[Exercise]
Your job is to copy the lines from the material that include "yellow".

[Provided records]
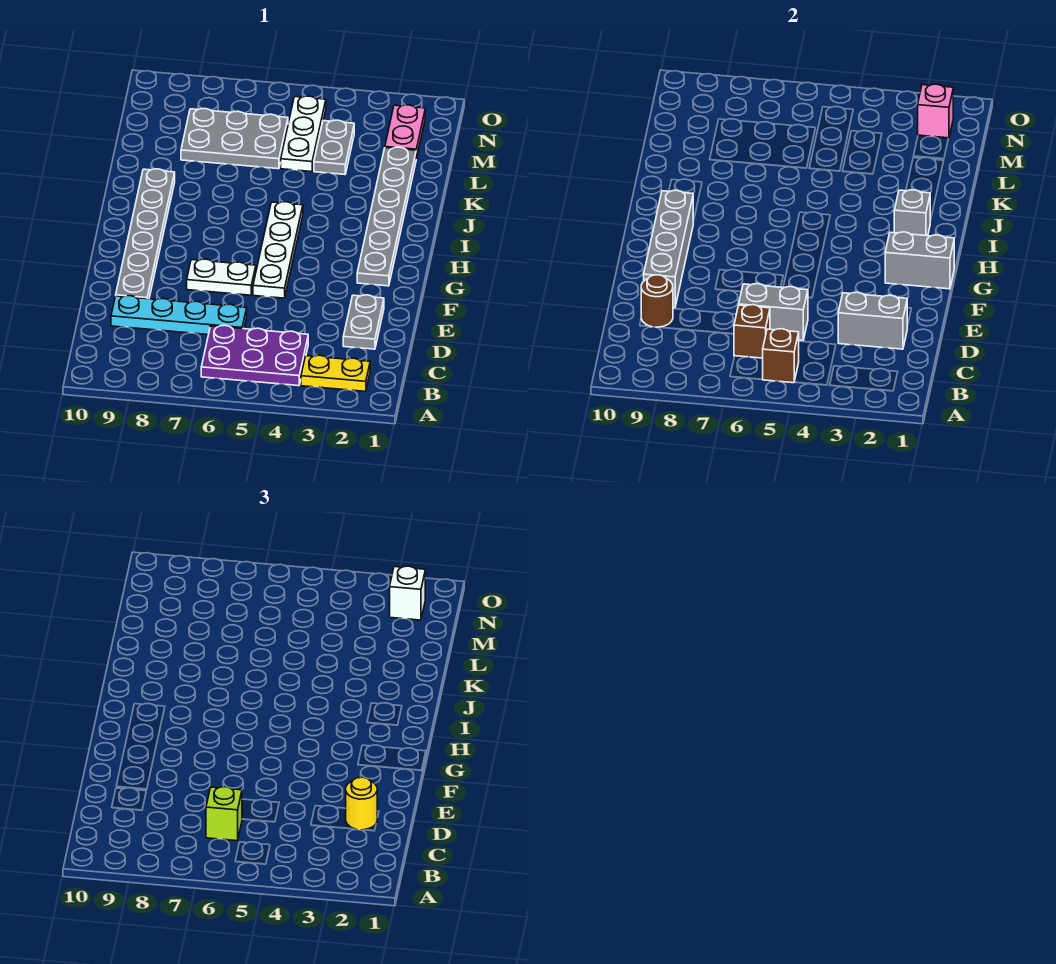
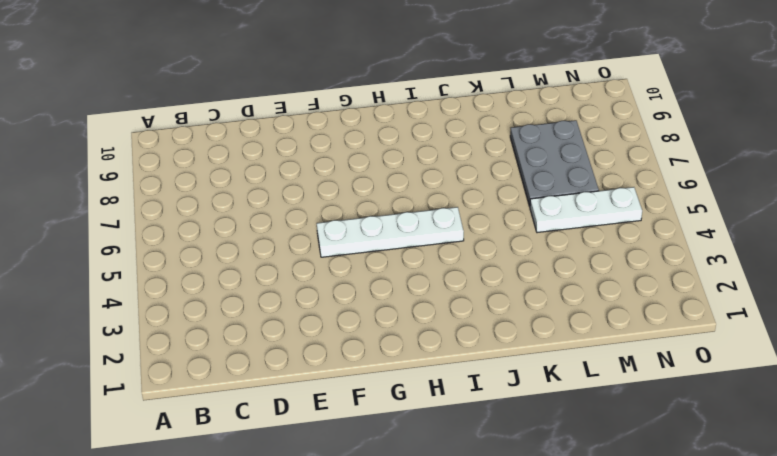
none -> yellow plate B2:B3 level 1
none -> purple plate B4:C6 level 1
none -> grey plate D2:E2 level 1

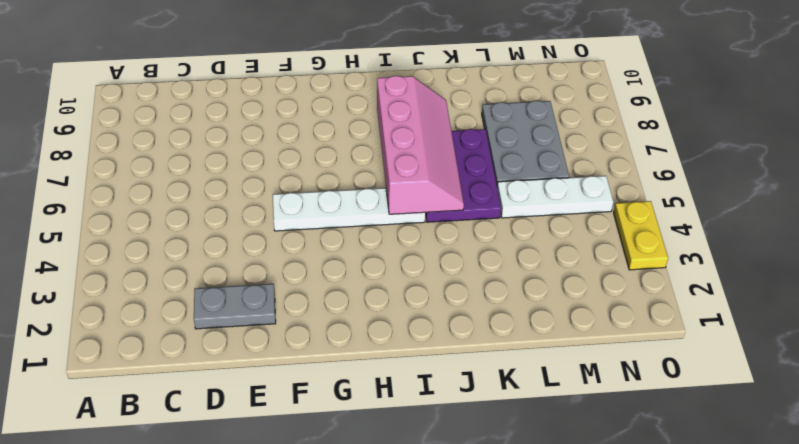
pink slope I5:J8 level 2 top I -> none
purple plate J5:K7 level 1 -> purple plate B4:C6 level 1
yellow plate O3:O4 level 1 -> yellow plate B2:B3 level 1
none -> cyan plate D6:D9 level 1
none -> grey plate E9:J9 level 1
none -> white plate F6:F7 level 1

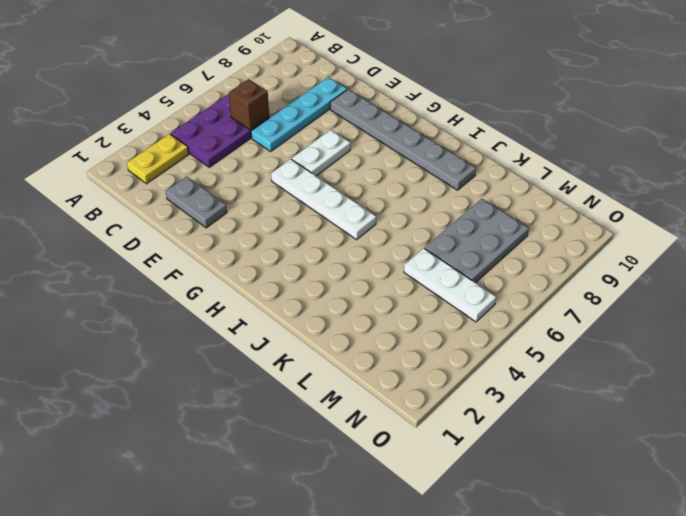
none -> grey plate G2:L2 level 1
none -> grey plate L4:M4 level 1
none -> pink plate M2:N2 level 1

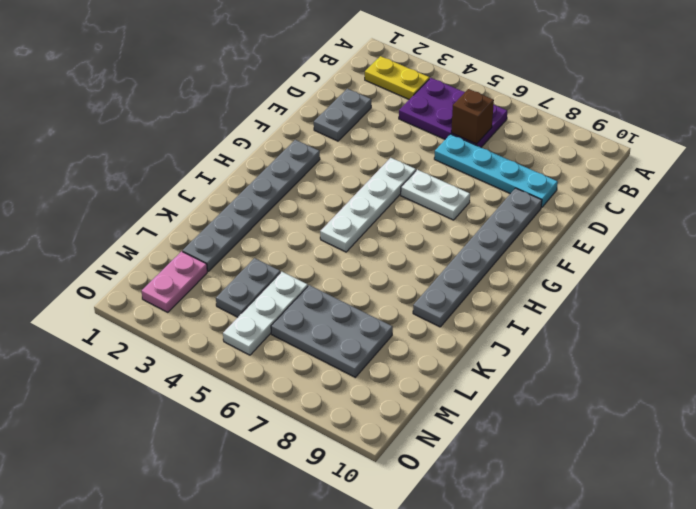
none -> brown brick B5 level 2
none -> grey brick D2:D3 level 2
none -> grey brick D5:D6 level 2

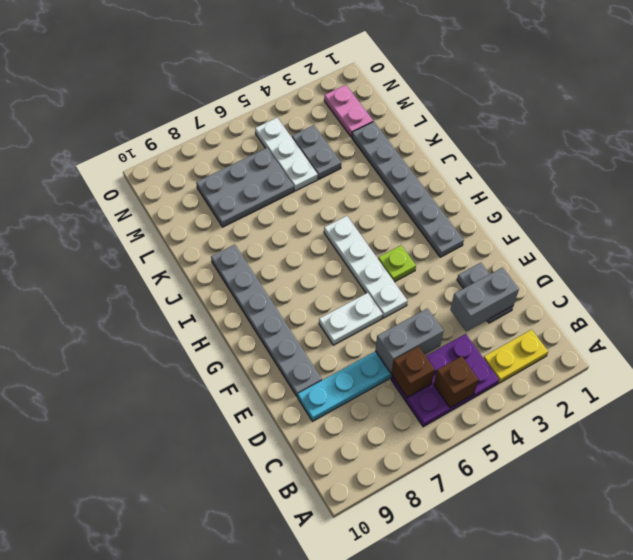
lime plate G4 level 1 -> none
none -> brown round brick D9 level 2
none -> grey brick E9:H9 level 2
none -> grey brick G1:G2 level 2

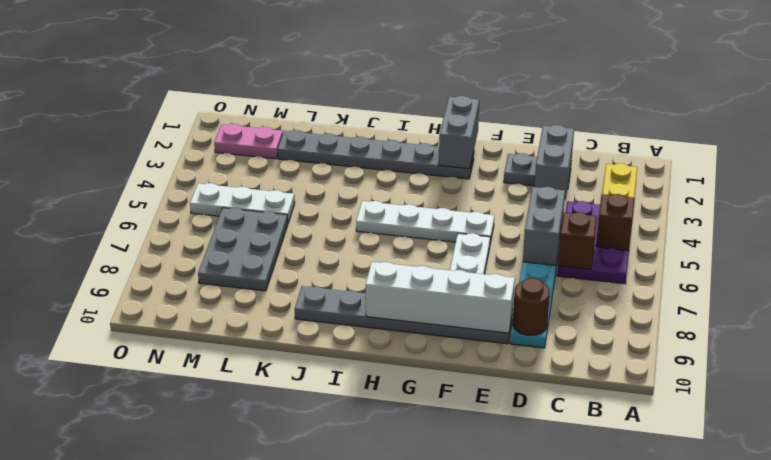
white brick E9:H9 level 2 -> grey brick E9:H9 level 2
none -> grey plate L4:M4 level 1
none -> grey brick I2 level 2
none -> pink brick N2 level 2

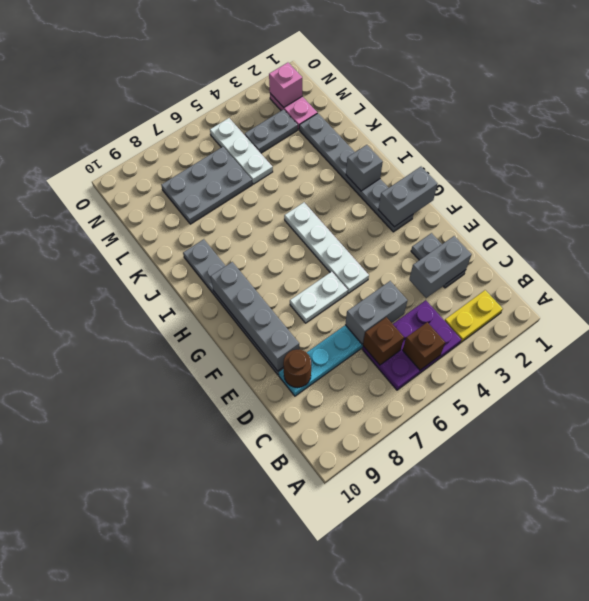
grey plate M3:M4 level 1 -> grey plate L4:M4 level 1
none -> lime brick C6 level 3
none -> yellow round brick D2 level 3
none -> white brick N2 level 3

==

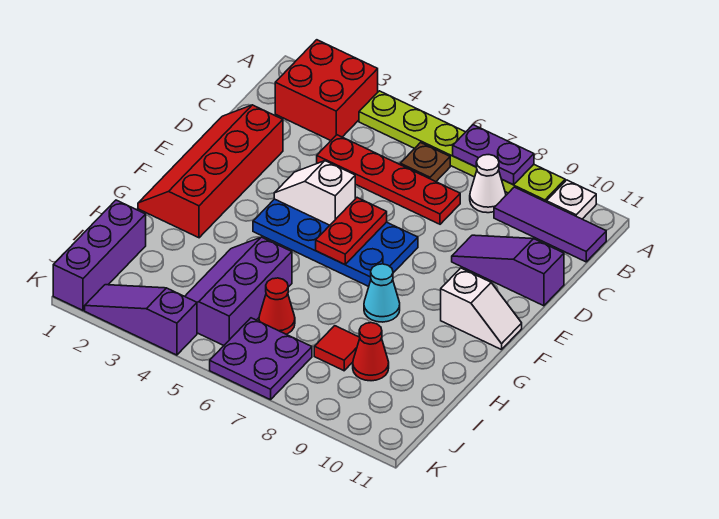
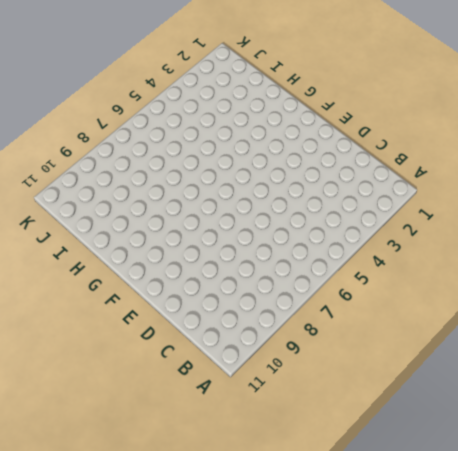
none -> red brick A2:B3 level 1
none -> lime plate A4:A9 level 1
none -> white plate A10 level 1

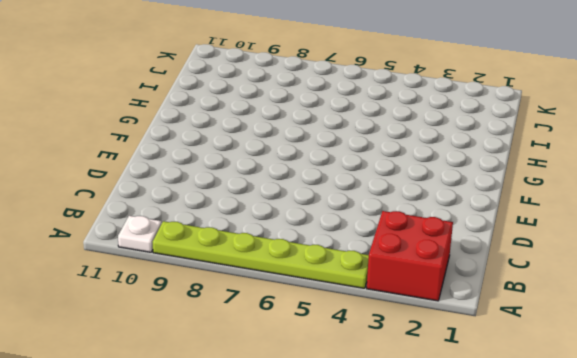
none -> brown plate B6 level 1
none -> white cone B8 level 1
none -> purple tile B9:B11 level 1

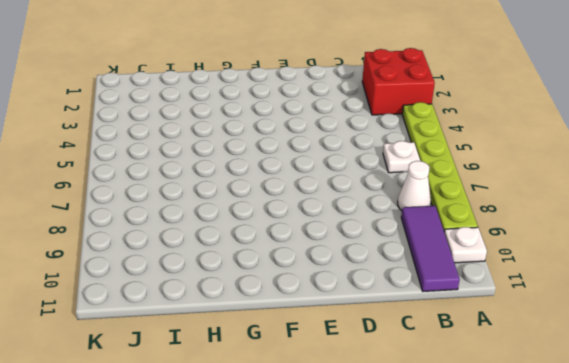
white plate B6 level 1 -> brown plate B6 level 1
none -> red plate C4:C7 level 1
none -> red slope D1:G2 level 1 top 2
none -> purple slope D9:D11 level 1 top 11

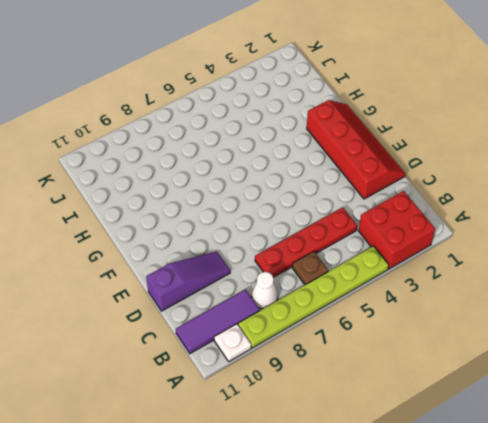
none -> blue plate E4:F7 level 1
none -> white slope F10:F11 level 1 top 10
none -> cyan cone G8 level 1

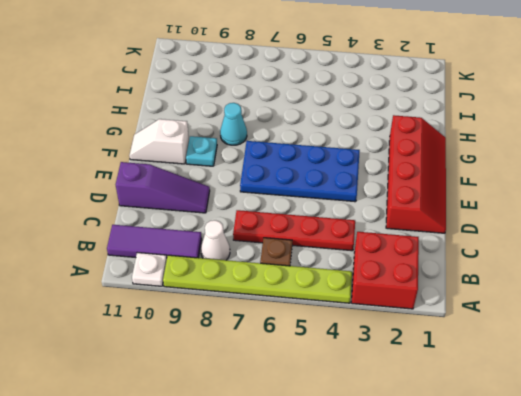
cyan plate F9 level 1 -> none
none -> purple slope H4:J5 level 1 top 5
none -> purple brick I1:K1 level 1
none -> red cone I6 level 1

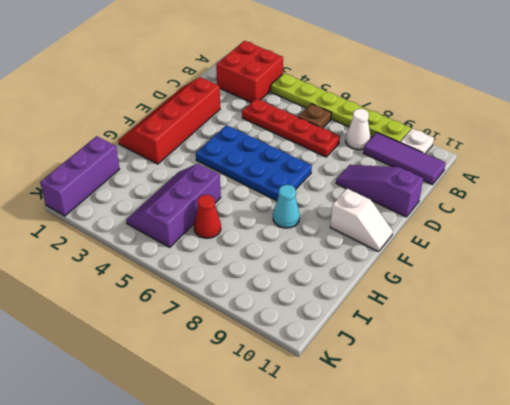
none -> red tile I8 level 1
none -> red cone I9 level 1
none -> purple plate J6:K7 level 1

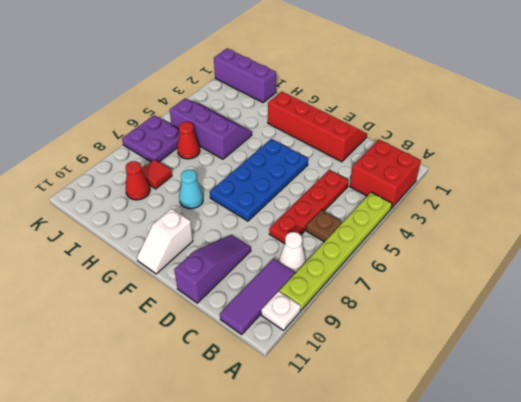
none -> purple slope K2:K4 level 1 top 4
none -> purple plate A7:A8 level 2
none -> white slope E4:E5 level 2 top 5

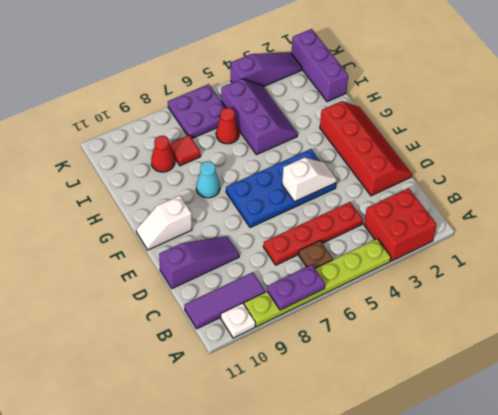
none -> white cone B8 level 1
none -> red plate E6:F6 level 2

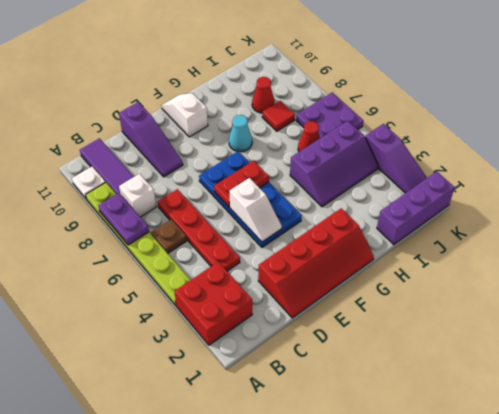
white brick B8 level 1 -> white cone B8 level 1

---

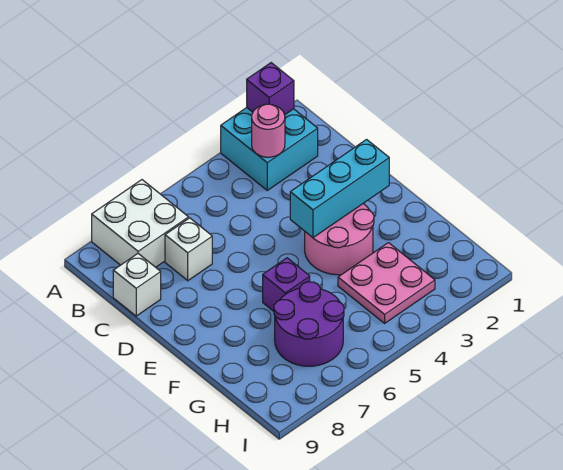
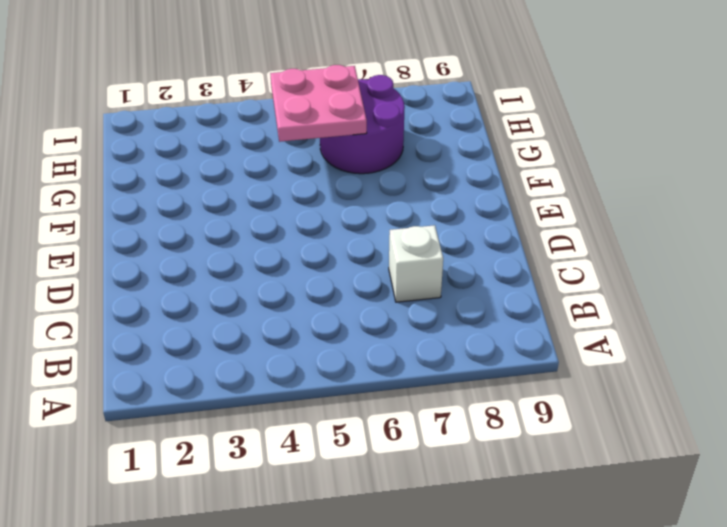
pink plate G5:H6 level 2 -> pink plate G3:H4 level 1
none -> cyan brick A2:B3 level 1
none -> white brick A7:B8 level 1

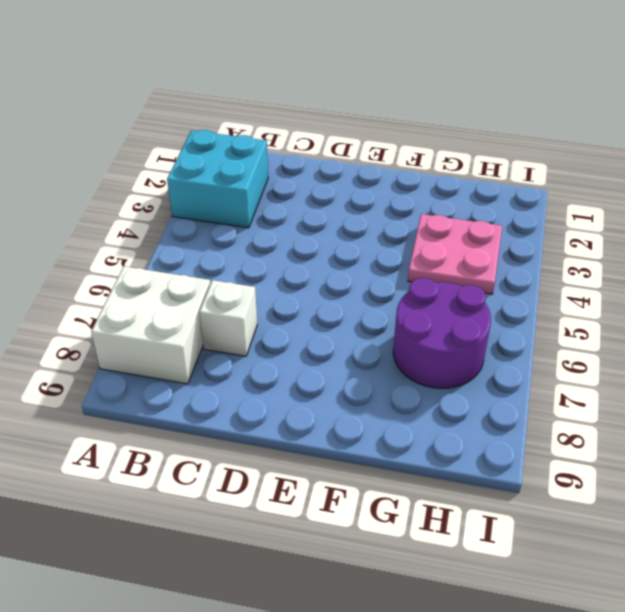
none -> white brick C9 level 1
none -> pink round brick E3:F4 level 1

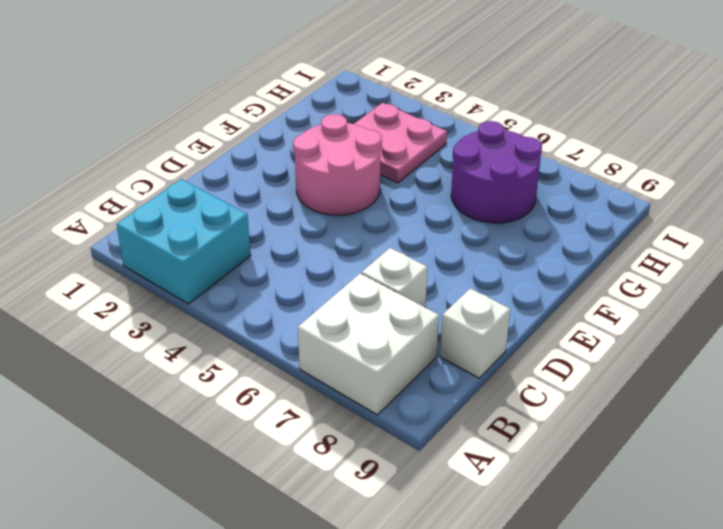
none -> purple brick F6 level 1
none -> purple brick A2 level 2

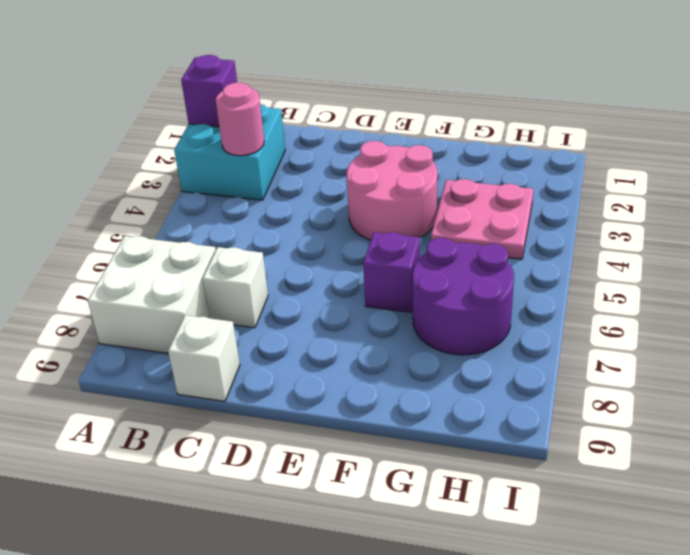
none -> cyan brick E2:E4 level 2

[Your response]
none -> yellow plate B2:B3 level 1
yellow plate O3:O4 level 1 -> yellow plate B2:B3 level 1
none -> yellow round brick D2 level 3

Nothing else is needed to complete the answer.